--- Exercise data ---
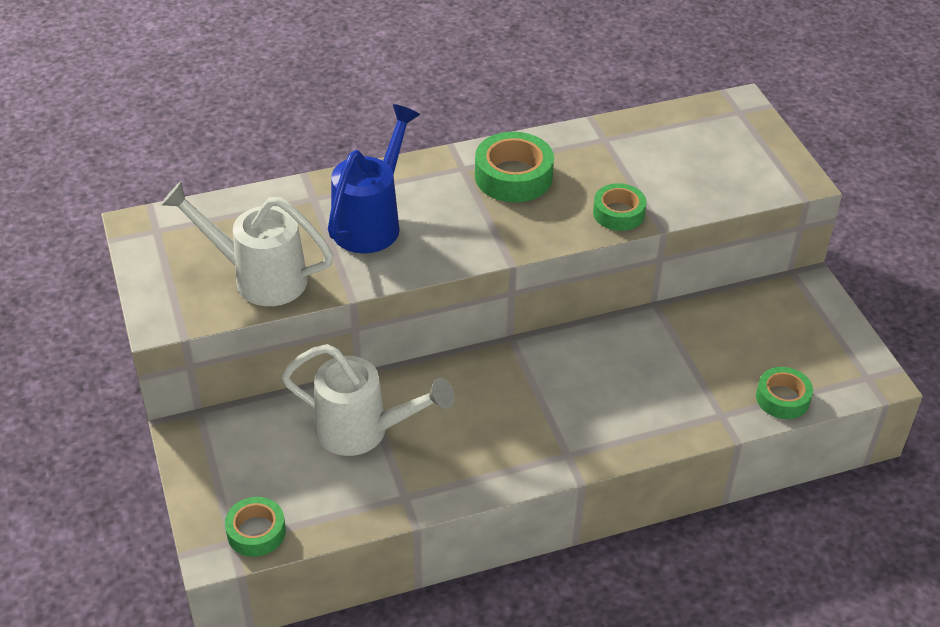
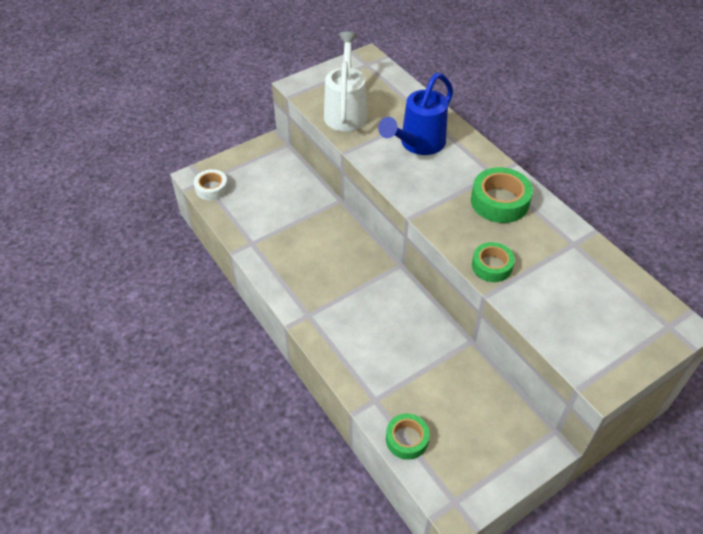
camera: 75 degrees right, 5 degrees up
(256, 532) = (211, 188): green tape -> white tape
(364, 431) = (295, 213): white watering can -> none
(372, 221) = (417, 144): blue watering can -> blue watering can turned 120 degrees clockwise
---
- Task to complete -
Those lines from the one with "(364, 431) = (295, 213): white" through the last line of the material above are to be retyped exactly, with nothing else.

- Completed task -
(364, 431) = (295, 213): white watering can -> none
(372, 221) = (417, 144): blue watering can -> blue watering can turned 120 degrees clockwise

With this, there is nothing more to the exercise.